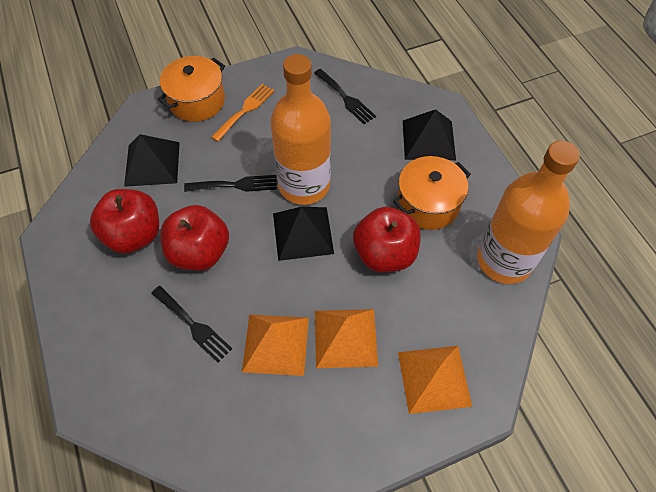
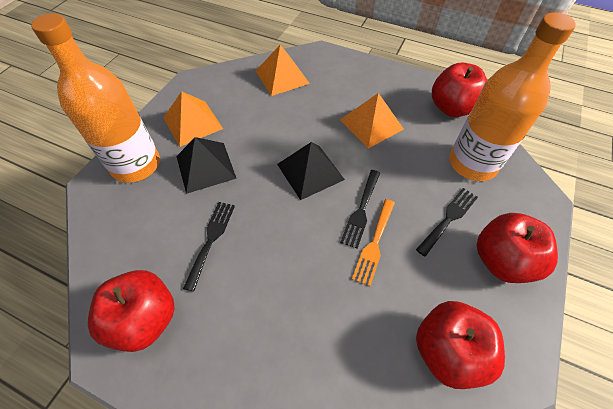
black pyramid: 3 -> 2
orange pot: 2 -> 0
red apple: 3 -> 4

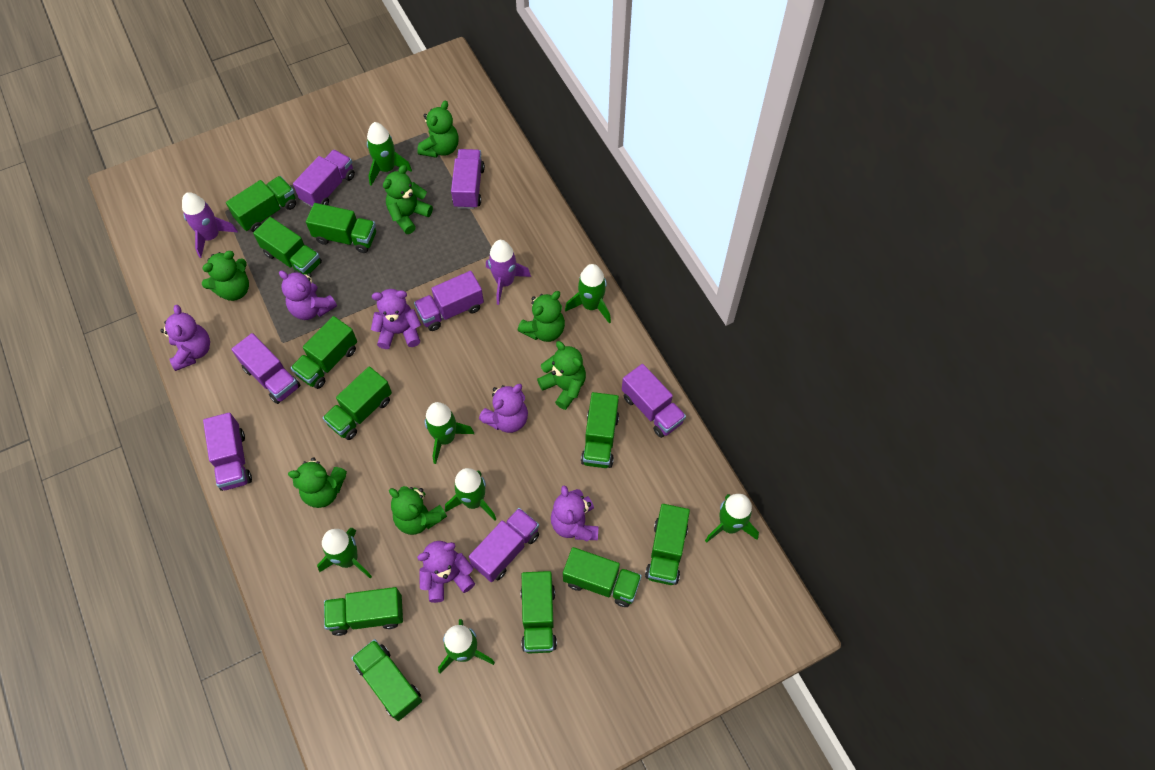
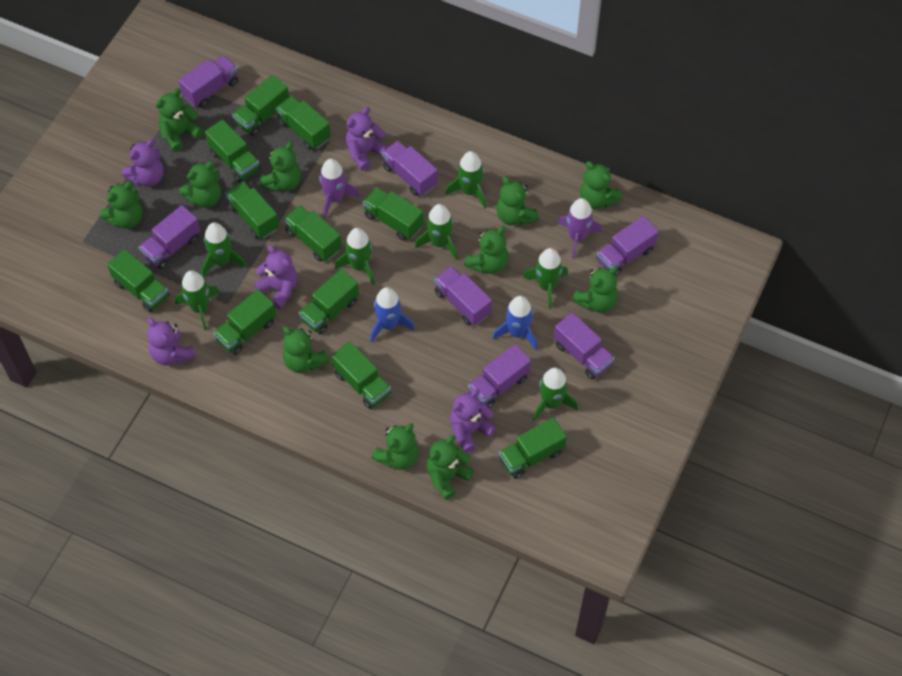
blue rocket: 0 -> 2
green teddy bear: 7 -> 11
purple teddy bear: 6 -> 5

Task requirements: Report how many lines in these entries contain "teddy". Answer with the number only.

Written response: 2